> _What you have to do_
Your answer must be the records below repeated word for word, with no pictures in it.

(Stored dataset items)
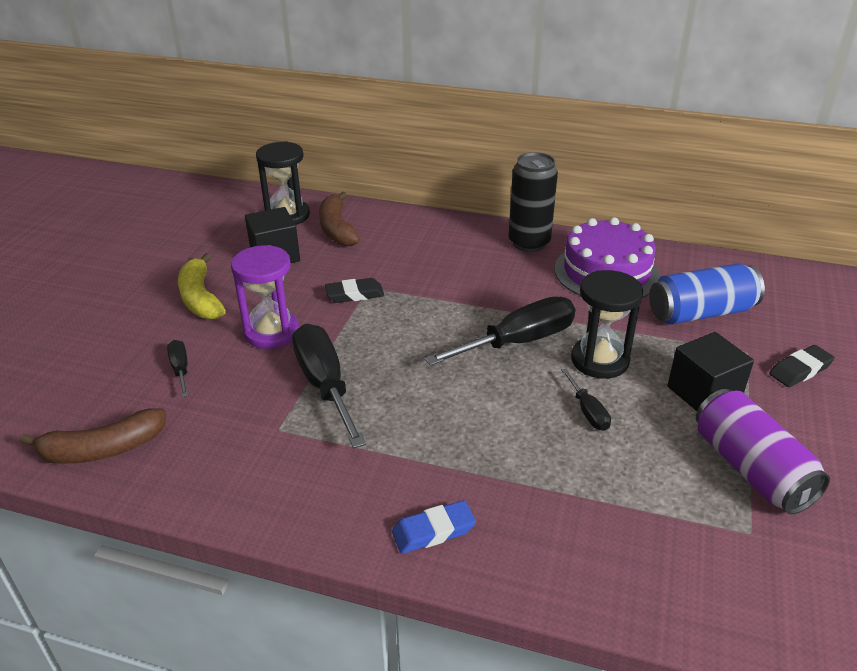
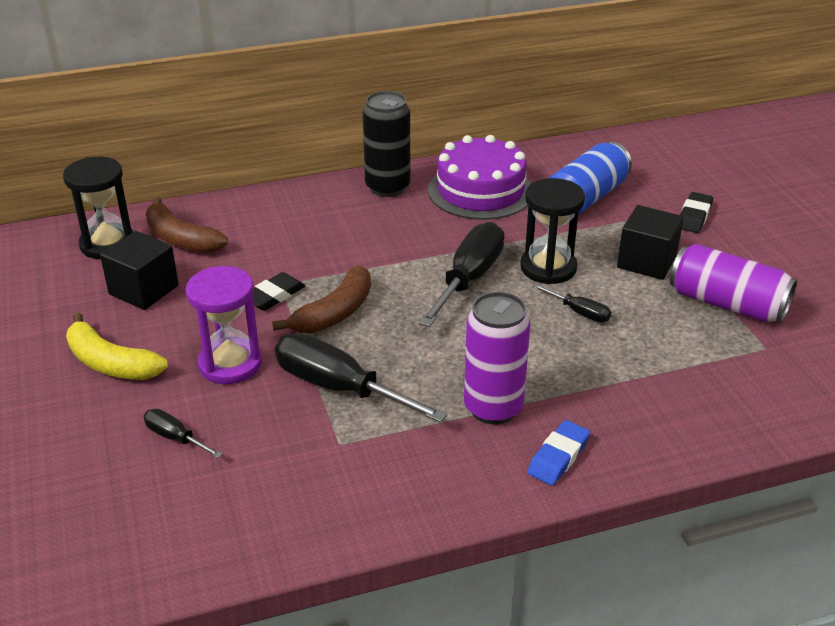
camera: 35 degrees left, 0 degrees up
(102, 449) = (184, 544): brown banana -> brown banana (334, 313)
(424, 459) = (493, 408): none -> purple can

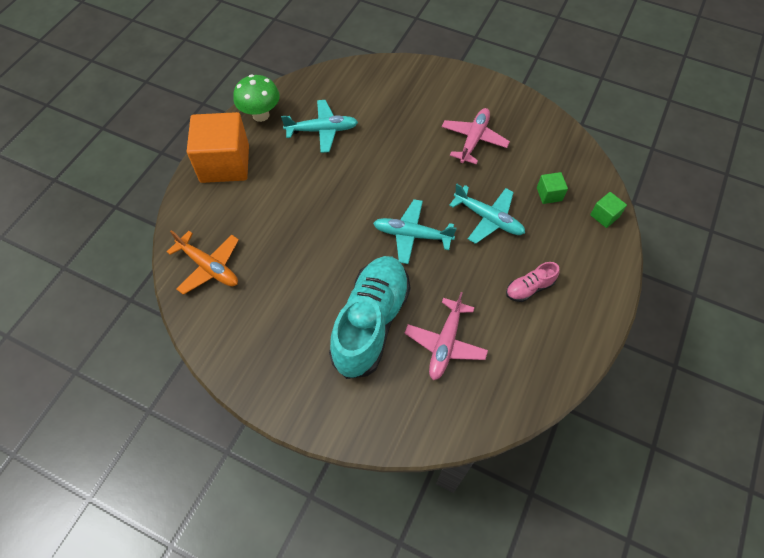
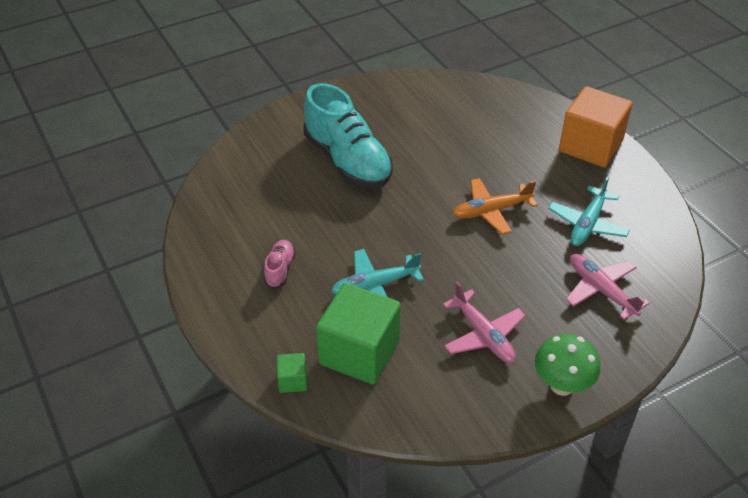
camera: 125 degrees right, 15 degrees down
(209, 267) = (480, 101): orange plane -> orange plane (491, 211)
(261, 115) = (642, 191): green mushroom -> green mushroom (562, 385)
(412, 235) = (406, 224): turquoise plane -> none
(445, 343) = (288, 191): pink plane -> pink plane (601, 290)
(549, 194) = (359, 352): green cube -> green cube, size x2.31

> _Written solution_
camera: 35 degrees left, 0 degrees up
(102, 449) = (184, 544): brown banana -> brown banana (334, 313)
(424, 459) = (493, 408): none -> purple can

camera: 125 degrees right, 15 degrees down
(209, 267) = (480, 101): orange plane -> orange plane (491, 211)
(261, 115) = (642, 191): green mushroom -> green mushroom (562, 385)
(412, 235) = (406, 224): turquoise plane -> none
(445, 343) = (288, 191): pink plane -> pink plane (601, 290)
(549, 194) = (359, 352): green cube -> green cube, size x2.31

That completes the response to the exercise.